_TRY IT_.
How many lines in the records below contain the word "orange"? State only that number.

_PROVIDED DATA_.
★ ★ ★ ★ ★
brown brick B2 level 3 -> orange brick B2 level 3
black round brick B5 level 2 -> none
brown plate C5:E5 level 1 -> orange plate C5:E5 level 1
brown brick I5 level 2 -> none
★ ★ ★ ★ ★
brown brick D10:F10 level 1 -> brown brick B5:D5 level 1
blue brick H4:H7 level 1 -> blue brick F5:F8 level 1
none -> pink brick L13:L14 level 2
★ ★ ★ ★ ★
_EXERCISE OUTPUT_.
2